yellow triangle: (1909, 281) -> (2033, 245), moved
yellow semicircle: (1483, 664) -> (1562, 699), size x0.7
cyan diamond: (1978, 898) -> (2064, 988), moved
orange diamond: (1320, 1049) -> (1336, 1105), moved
* * *
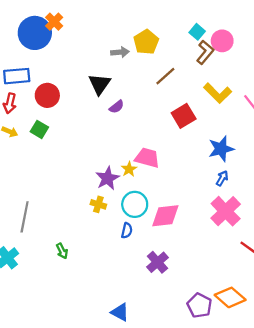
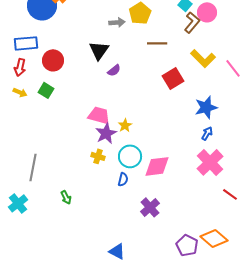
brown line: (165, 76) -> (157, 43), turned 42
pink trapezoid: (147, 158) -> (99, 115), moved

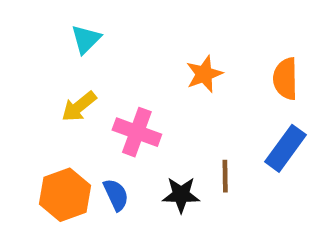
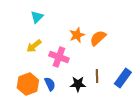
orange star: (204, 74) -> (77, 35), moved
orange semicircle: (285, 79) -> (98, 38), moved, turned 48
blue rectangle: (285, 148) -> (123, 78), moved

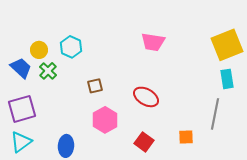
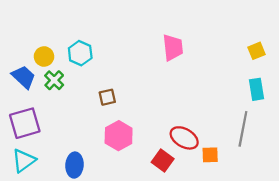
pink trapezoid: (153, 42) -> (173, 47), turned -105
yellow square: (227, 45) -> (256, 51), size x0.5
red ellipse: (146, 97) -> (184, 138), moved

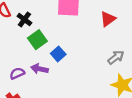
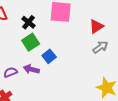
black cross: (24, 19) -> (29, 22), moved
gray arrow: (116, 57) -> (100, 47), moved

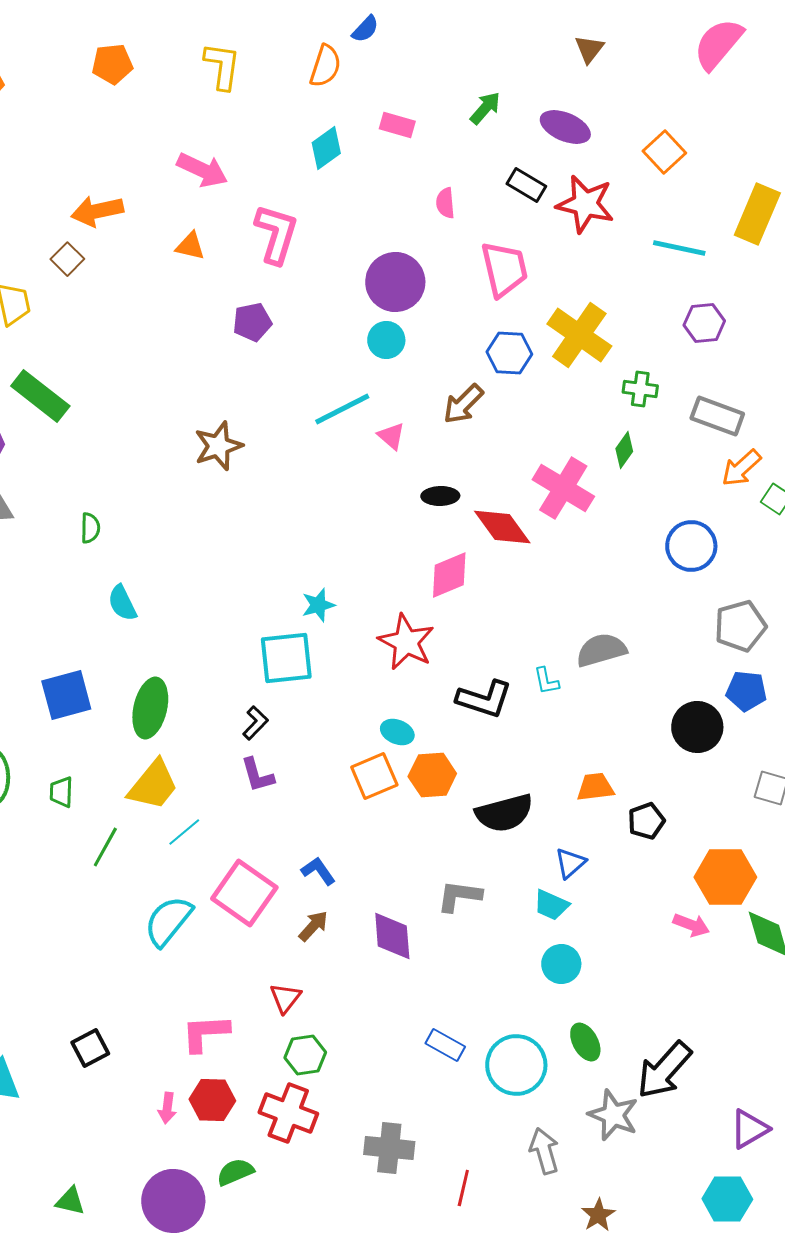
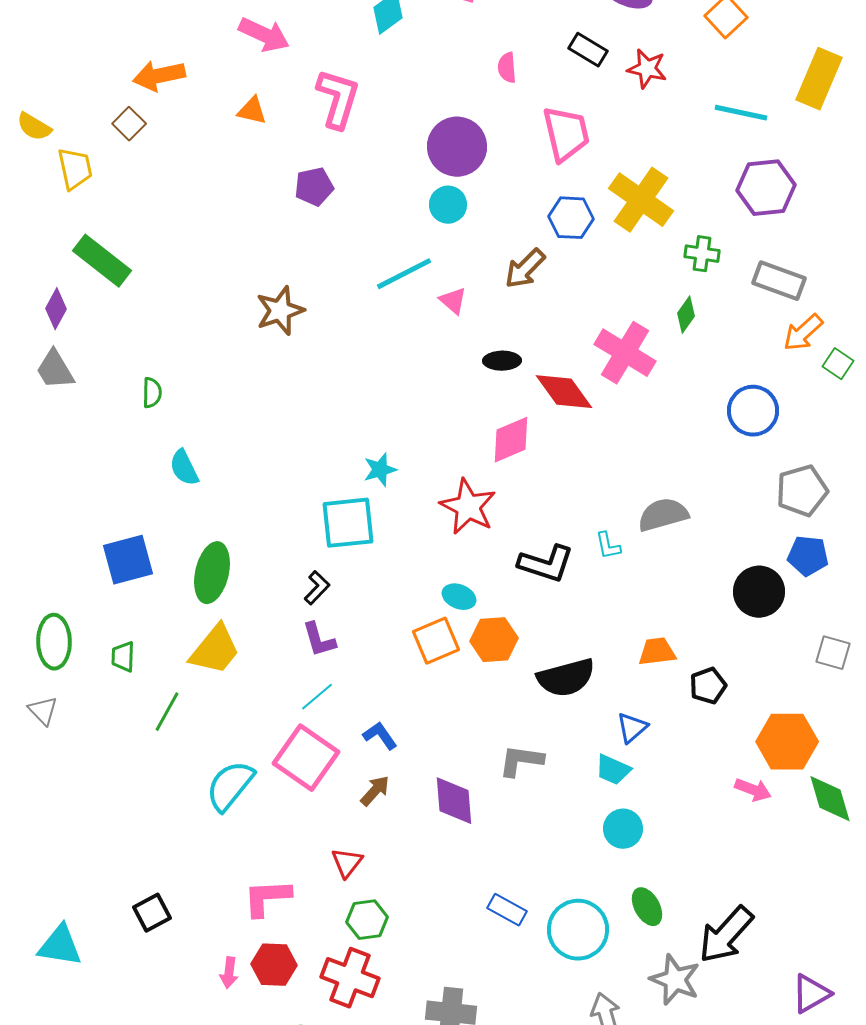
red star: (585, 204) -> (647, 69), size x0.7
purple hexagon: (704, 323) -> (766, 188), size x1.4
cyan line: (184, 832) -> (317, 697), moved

_Problem description:_
Please reproduce, exactly as they appear above, the lines from the line containing "yellow triangle: (1909, 281)" up to and including the line containing "orange diamond: (1320, 1049)".

_Answer to the exercise:_
yellow triangle: (1909, 281) -> (2033, 245), moved
yellow semicircle: (1483, 664) -> (1562, 699), size x0.7
cyan diamond: (1978, 898) -> (2064, 988), moved
orange diamond: (1320, 1049) -> (1336, 1105), moved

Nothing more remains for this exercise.